[Structured diff data]

+-------+

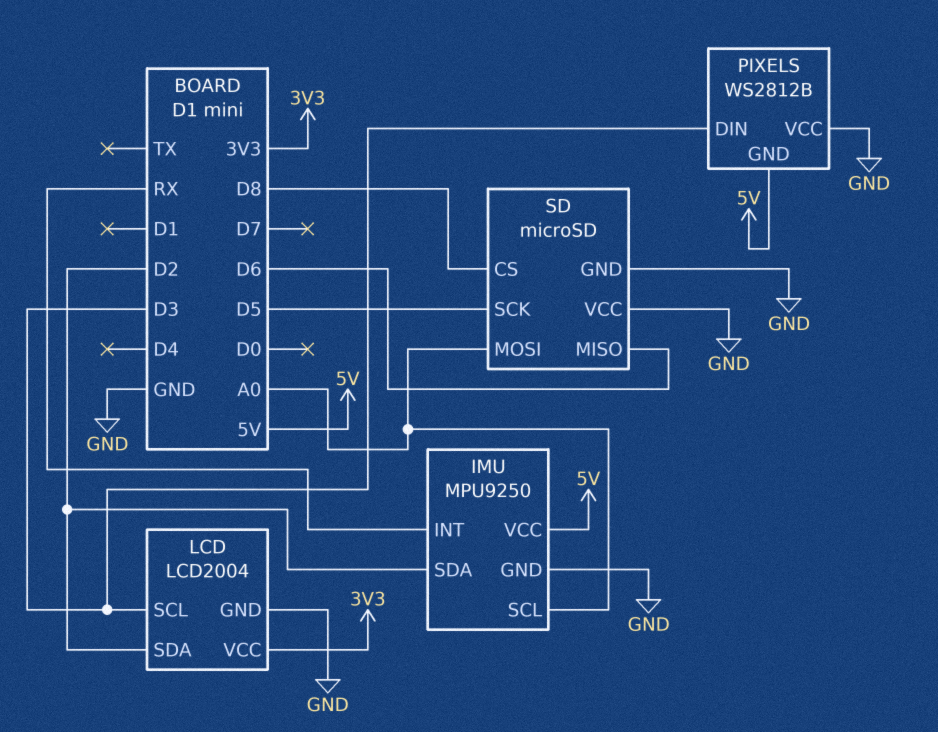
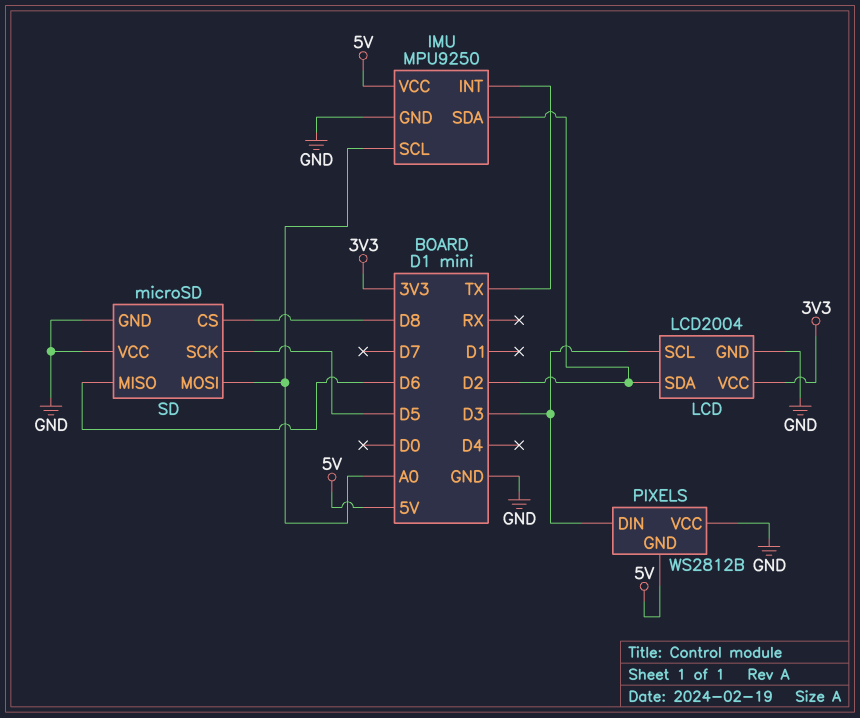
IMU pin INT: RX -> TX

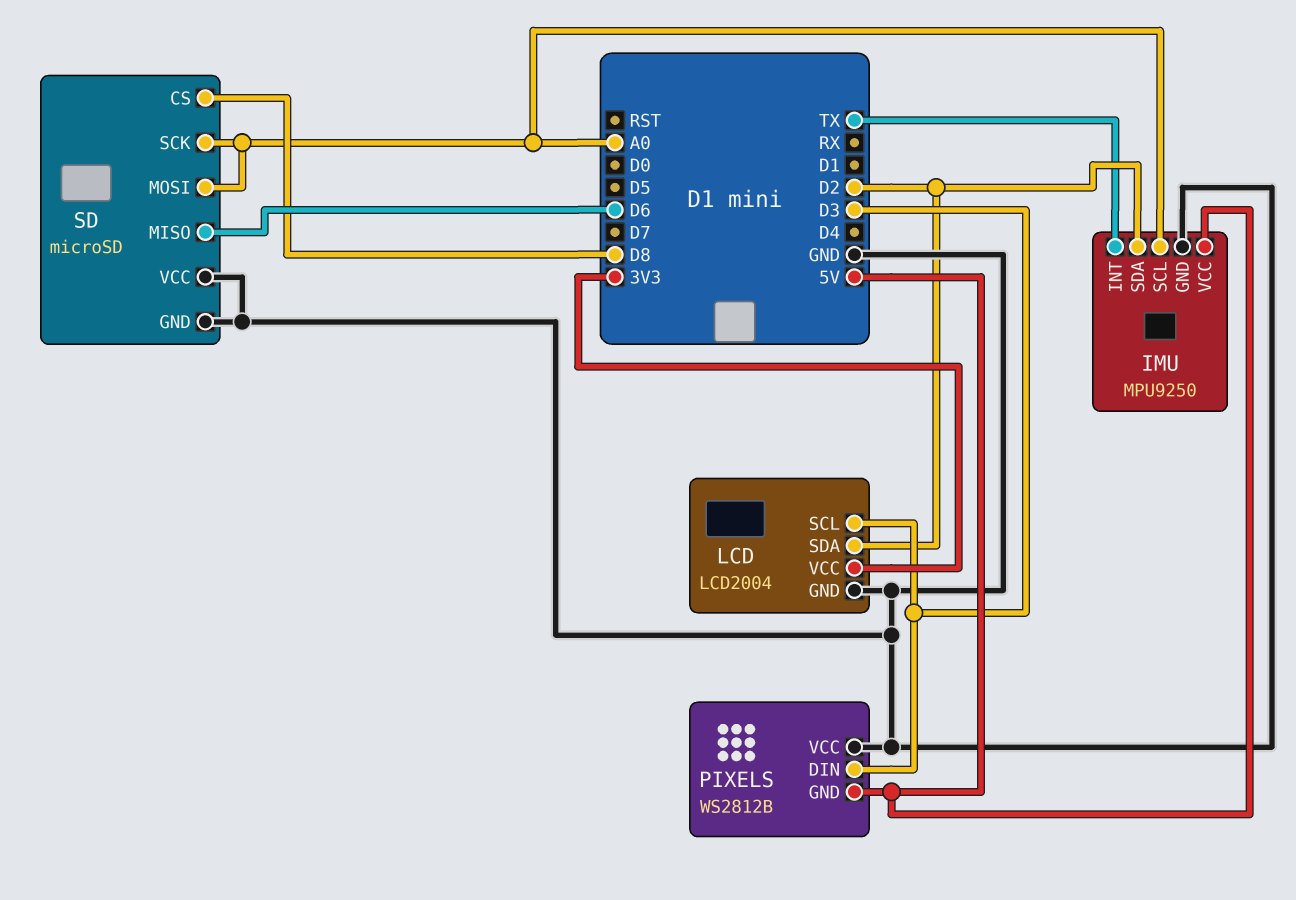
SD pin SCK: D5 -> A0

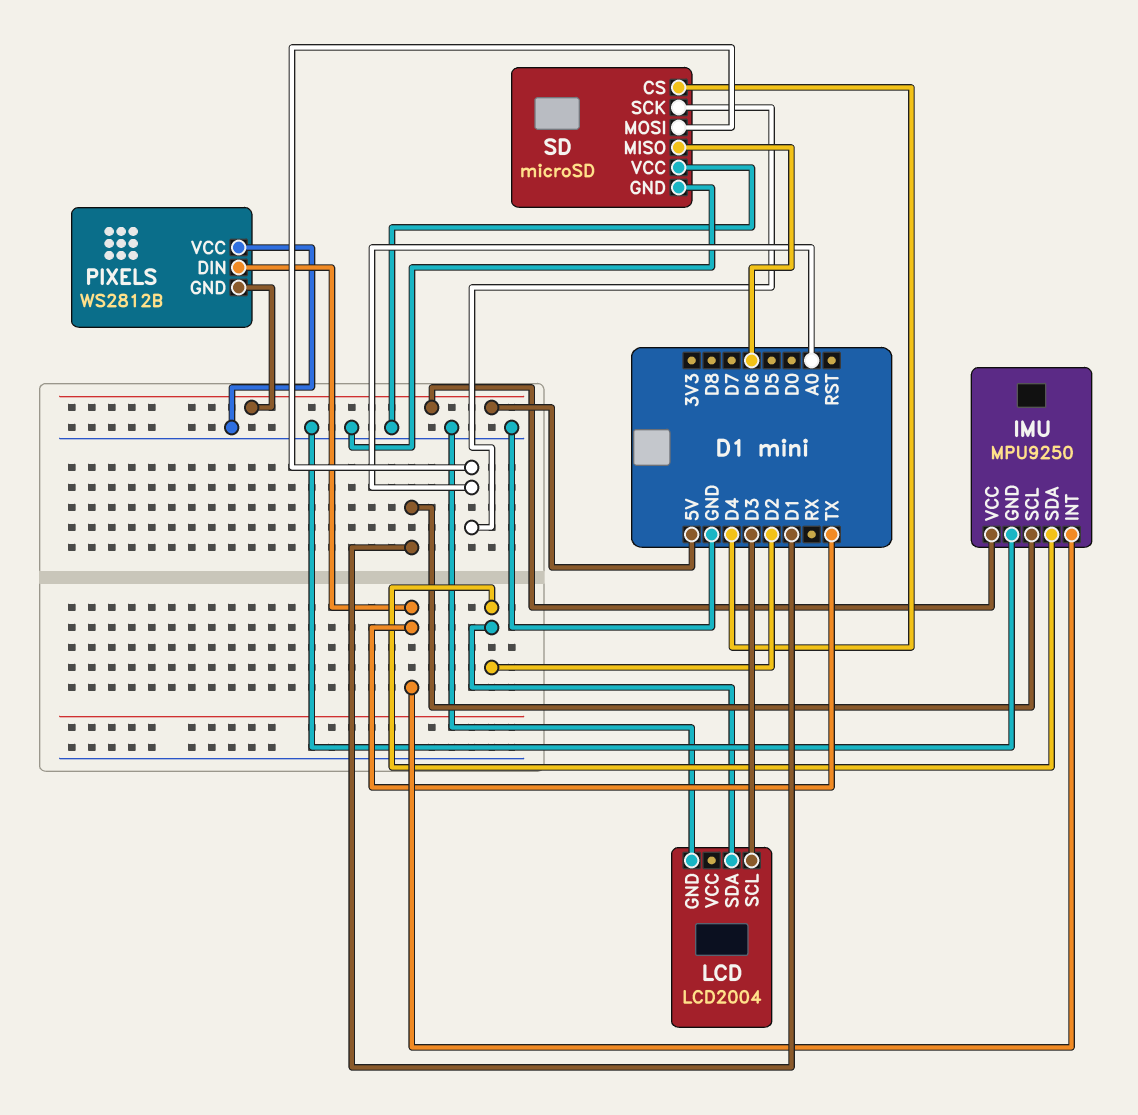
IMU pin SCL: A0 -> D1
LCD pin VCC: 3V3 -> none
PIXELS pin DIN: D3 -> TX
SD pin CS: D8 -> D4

+-------+

* **WORK INSTRUCTION**
No pictures should appear in the copy, and each record above is to be returned exactly.

* **YOUR RESPONSE**
IMU pin INT: RX -> TX

SD pin SCK: D5 -> A0

IMU pin SCL: A0 -> D1
LCD pin VCC: 3V3 -> none
PIXELS pin DIN: D3 -> TX
SD pin CS: D8 -> D4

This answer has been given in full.